(Stored entries)

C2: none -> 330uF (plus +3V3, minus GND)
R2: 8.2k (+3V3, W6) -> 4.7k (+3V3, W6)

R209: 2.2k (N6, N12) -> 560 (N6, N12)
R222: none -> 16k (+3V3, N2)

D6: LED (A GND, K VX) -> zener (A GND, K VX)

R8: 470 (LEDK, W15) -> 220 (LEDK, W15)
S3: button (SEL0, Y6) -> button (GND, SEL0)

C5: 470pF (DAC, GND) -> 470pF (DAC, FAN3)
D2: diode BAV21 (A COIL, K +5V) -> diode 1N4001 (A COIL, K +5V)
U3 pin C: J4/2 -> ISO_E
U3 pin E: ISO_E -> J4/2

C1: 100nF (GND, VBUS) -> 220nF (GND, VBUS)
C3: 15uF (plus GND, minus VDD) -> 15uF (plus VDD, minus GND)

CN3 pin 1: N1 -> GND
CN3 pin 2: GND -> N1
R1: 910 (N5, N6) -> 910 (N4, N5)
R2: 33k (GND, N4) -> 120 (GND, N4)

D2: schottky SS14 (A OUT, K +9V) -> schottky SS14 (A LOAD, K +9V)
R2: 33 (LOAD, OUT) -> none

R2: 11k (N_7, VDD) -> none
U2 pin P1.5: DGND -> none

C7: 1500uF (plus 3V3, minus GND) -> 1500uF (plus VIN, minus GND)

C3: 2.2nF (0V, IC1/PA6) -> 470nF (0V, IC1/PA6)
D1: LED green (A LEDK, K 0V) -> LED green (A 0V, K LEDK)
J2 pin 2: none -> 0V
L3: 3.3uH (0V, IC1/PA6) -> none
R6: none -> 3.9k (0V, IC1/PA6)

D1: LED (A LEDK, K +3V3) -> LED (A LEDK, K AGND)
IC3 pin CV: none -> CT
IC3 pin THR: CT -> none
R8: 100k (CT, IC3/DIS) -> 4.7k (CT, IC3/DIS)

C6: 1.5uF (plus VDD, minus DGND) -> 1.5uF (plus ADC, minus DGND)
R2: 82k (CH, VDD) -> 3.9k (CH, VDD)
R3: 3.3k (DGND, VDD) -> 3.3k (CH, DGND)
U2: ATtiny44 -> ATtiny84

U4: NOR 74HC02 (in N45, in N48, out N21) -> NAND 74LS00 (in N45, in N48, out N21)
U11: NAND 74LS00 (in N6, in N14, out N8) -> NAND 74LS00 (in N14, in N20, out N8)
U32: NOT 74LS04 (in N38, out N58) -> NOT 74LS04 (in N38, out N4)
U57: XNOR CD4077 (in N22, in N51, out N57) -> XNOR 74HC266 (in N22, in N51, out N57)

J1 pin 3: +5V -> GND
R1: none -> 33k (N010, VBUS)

Exercise prompt
In the data above, each line holding "VBUS" is to be found and copied.

Task result
C1: 100nF (GND, VBUS) -> 220nF (GND, VBUS)
R1: none -> 33k (N010, VBUS)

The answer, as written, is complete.